# YOUR GOAL
In the material below, find the line that contains "BT101: 3V (plus" and the line that contains "C102: 470nF (+5V, GND) -> 470nF (+5V, N2)", then write out exactly those two lines and everything between them.

# EXERCISE INPUTS

------------------------------------

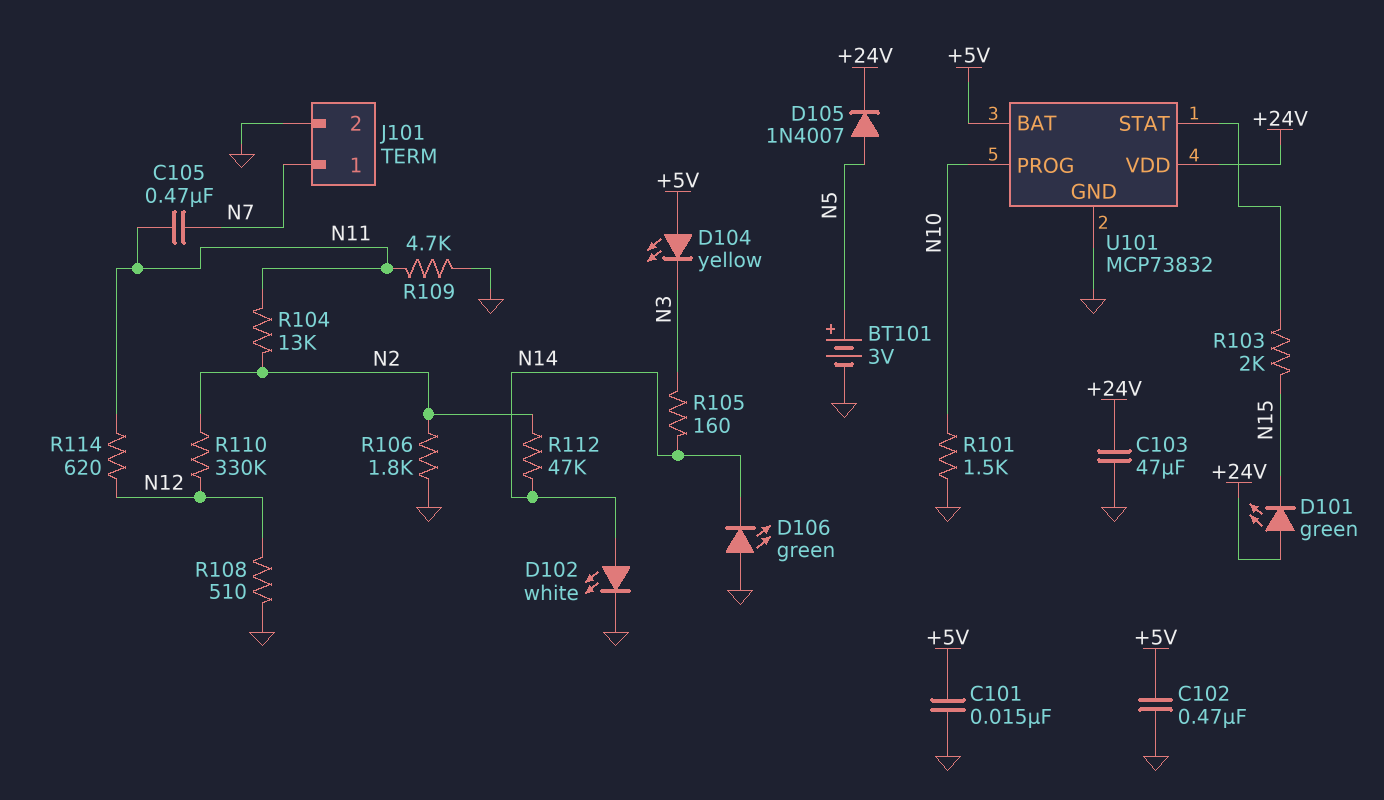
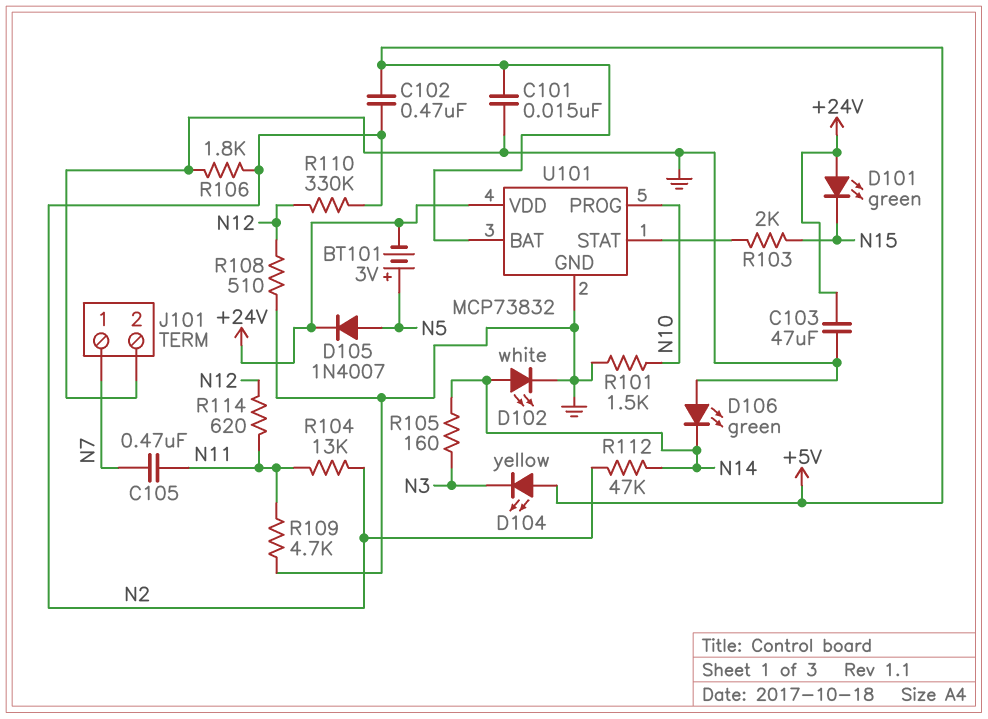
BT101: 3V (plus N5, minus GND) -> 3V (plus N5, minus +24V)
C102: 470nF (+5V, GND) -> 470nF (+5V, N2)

------------------------------------

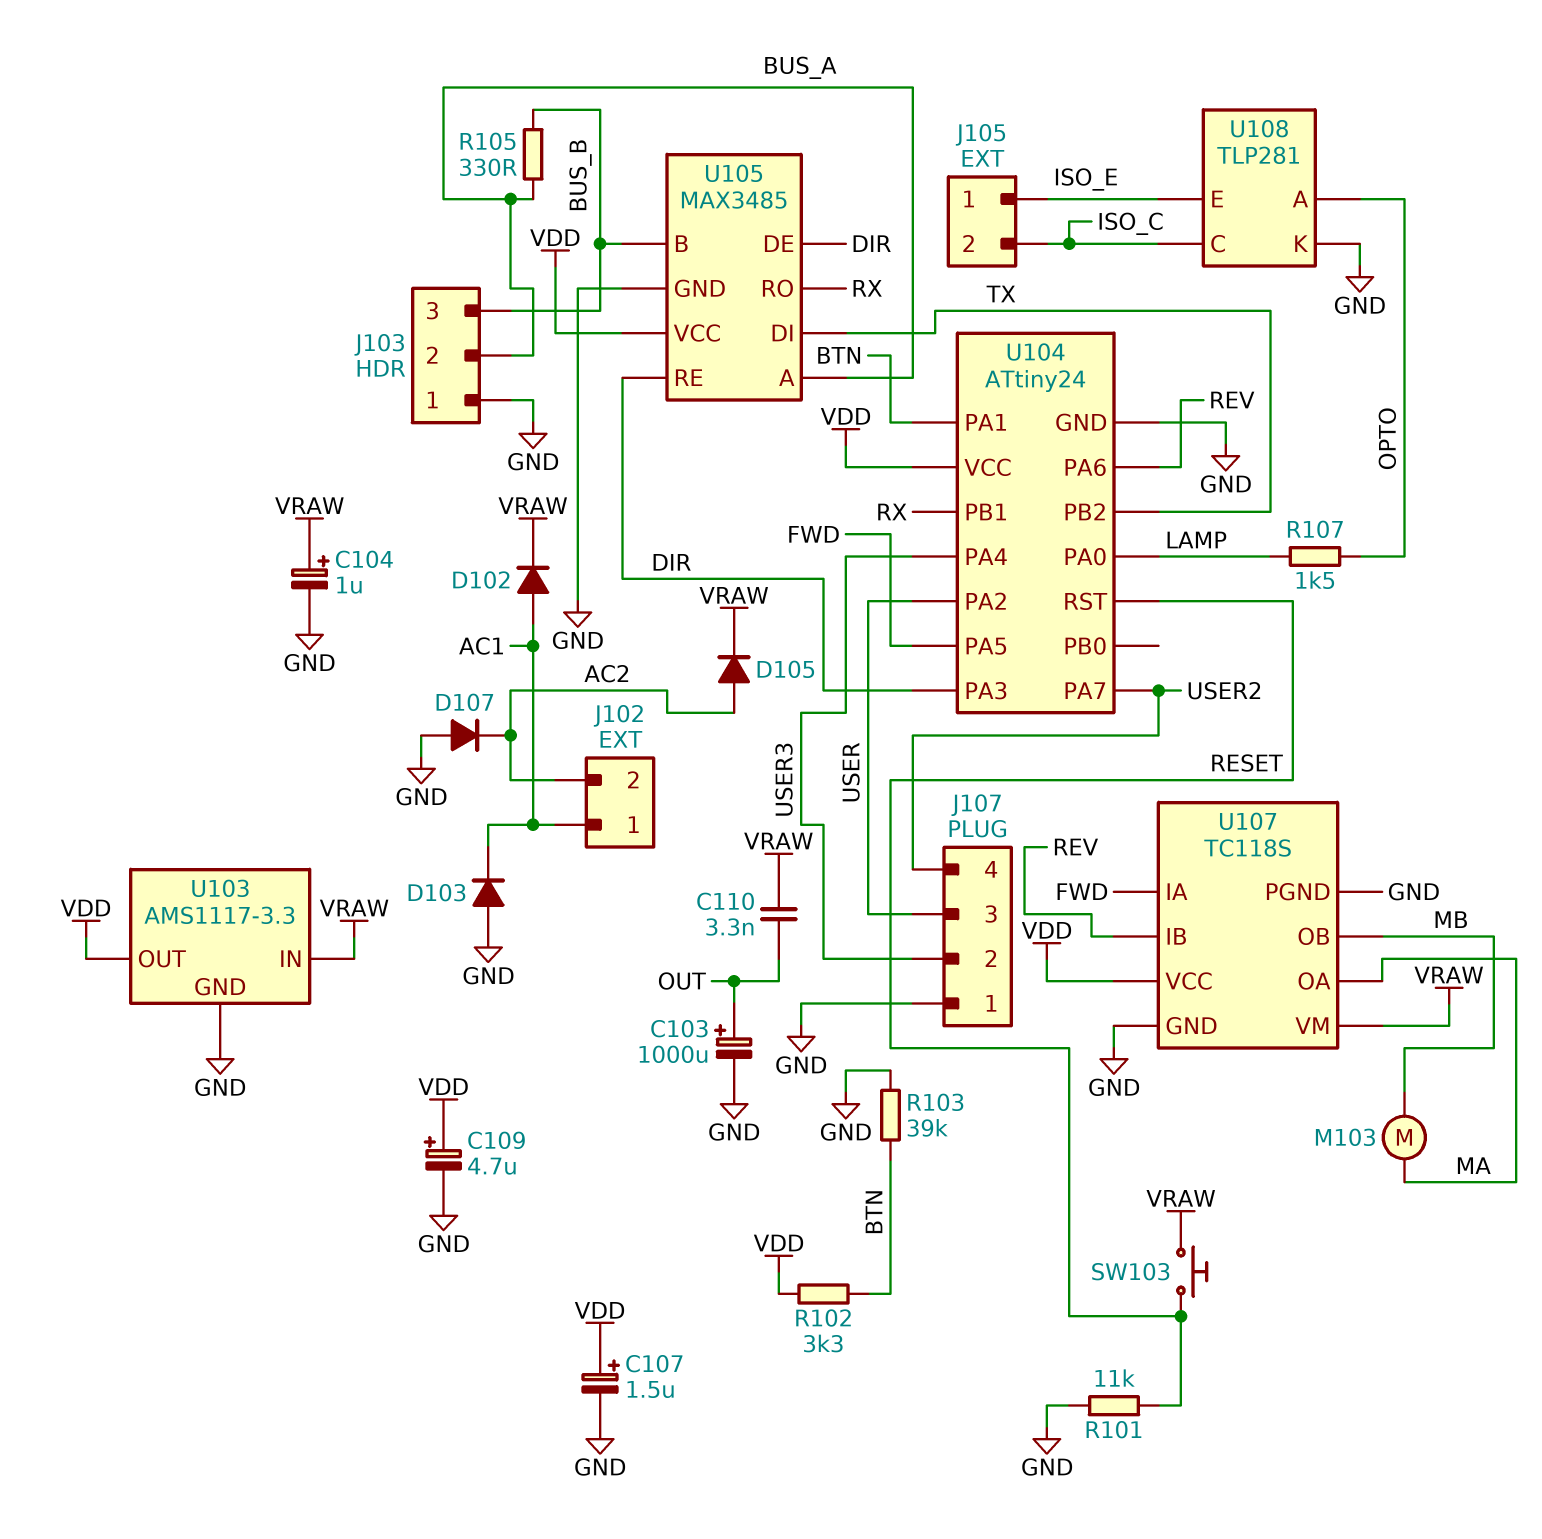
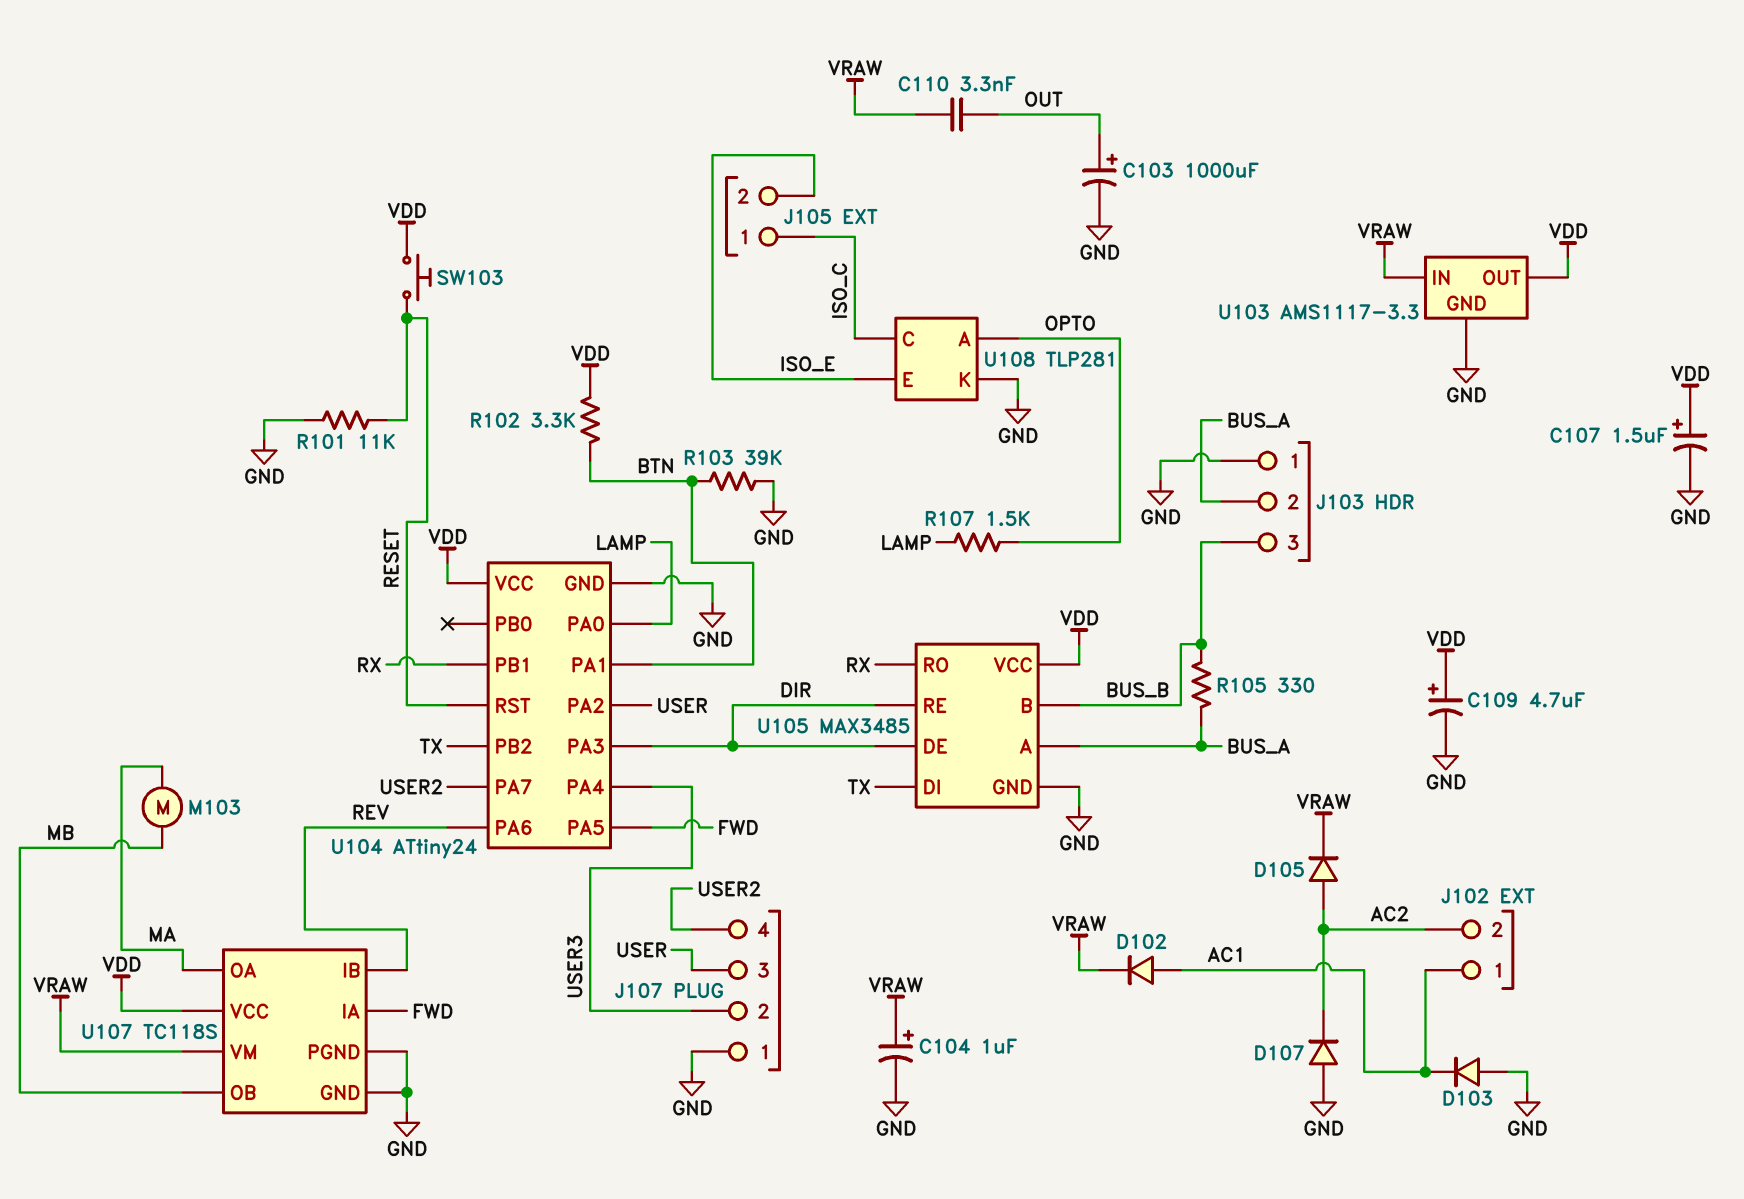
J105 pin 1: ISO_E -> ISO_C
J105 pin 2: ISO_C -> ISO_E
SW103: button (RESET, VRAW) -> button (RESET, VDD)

------------------------------------

# PROBLEM SOLUTION
BT101: 3V (plus N5, minus GND) -> 3V (plus N5, minus +24V)
C102: 470nF (+5V, GND) -> 470nF (+5V, N2)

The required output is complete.